▶ **Task directions**: Extract each line of the records below that contains the word "none".

▶ **Entries provided**:
━━━━━━━━━━━━━━━━━━━━

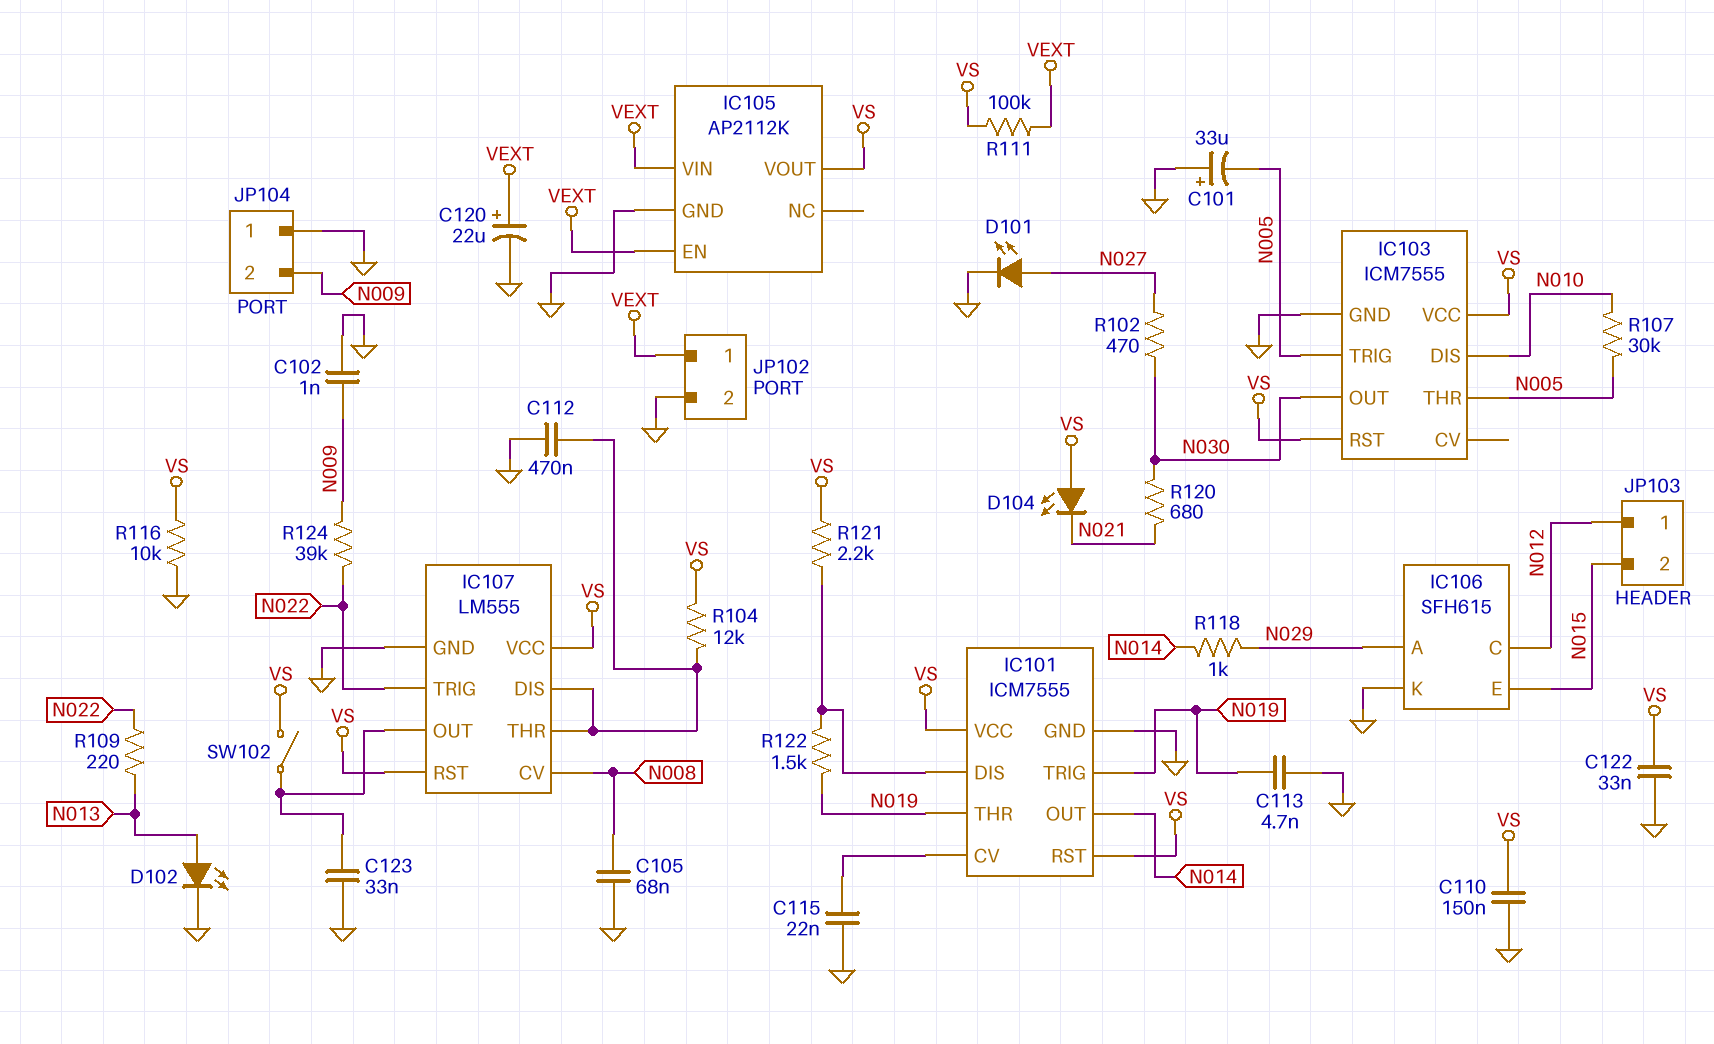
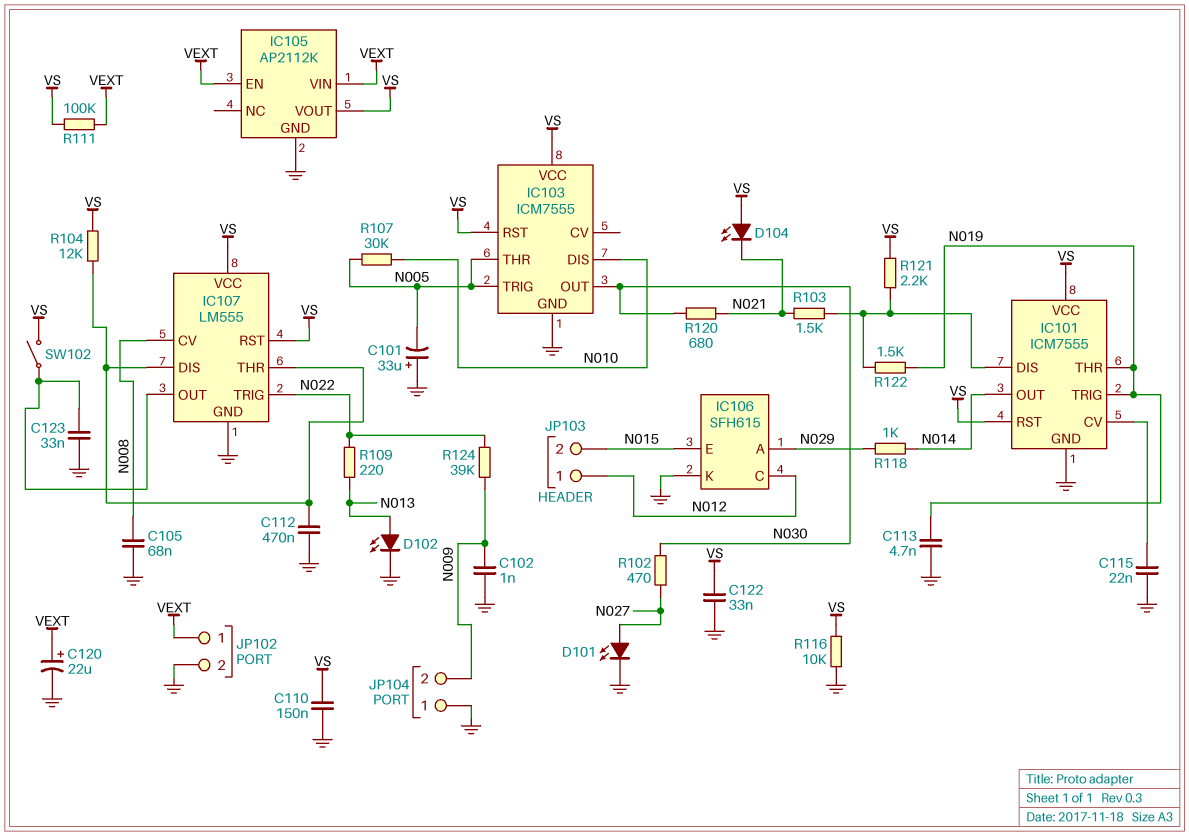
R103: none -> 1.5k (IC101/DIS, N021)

━━━━━━━━━━━━━━━━━━━━

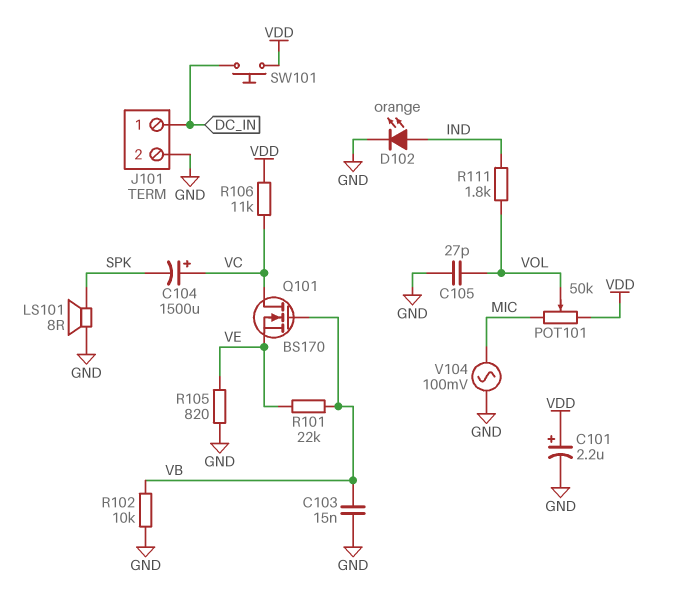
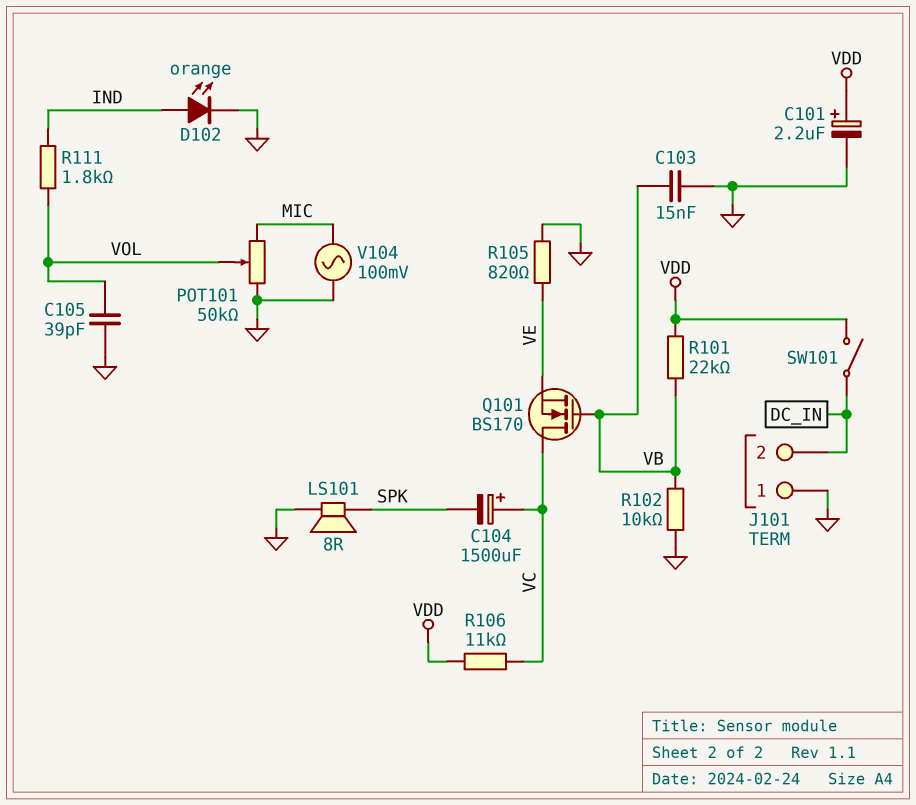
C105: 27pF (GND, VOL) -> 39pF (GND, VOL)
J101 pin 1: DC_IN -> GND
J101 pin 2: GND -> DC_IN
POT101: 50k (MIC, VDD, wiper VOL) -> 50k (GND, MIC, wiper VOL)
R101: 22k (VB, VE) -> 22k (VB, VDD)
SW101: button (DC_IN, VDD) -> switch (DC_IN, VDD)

━━━━━━━━━━━━━━━━━━━━

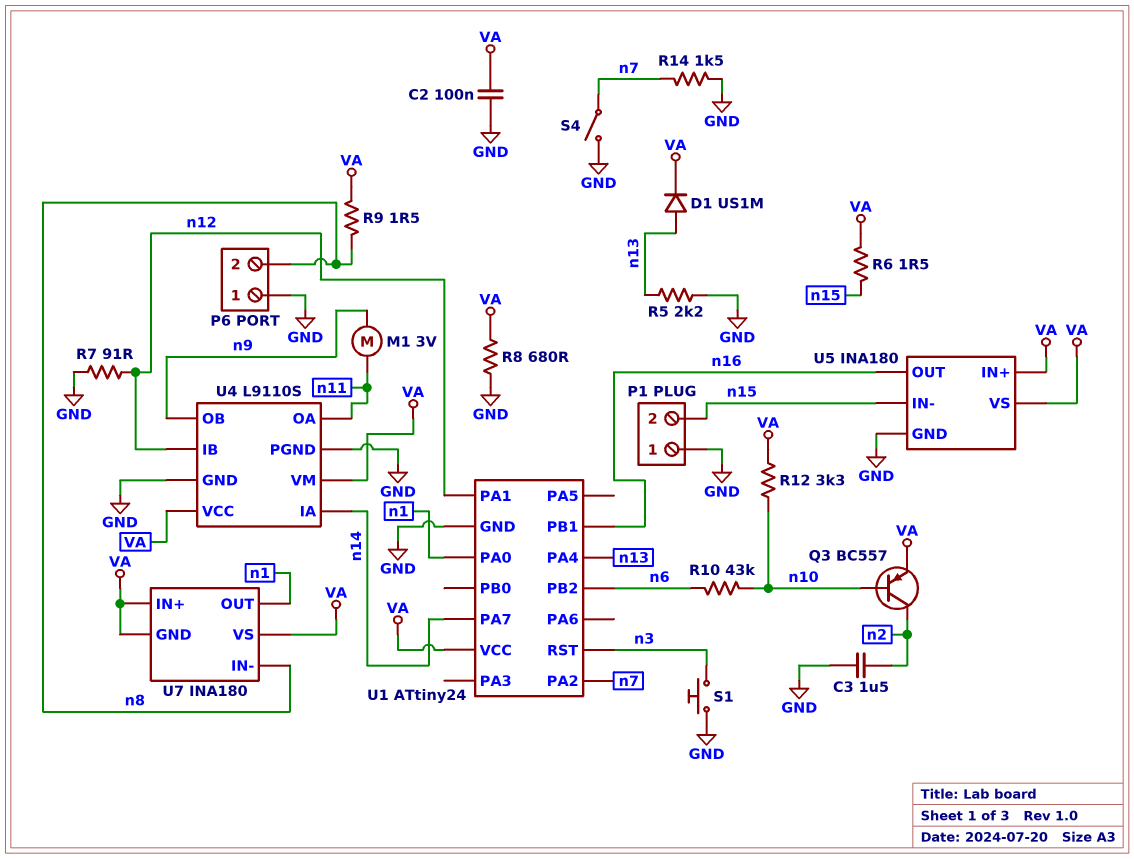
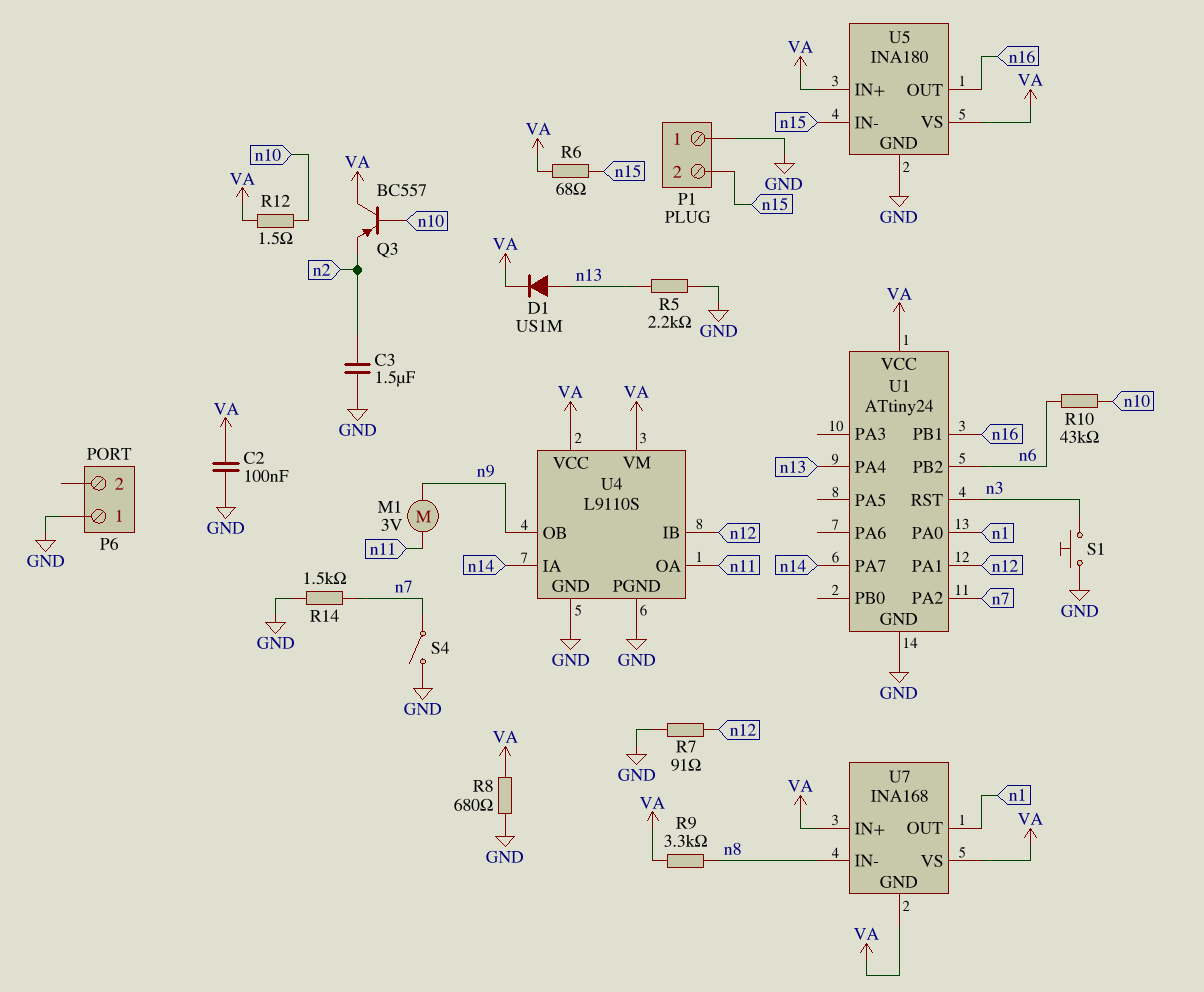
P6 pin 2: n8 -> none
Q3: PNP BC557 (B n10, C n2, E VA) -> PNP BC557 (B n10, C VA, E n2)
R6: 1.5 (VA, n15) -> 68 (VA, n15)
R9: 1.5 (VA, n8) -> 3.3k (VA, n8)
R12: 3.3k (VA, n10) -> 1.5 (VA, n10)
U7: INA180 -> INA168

━━━━━━━━━━━━━━━━━━━━

▶ **Written solution**:
R103: none -> 1.5k (IC101/DIS, N021)
P6 pin 2: n8 -> none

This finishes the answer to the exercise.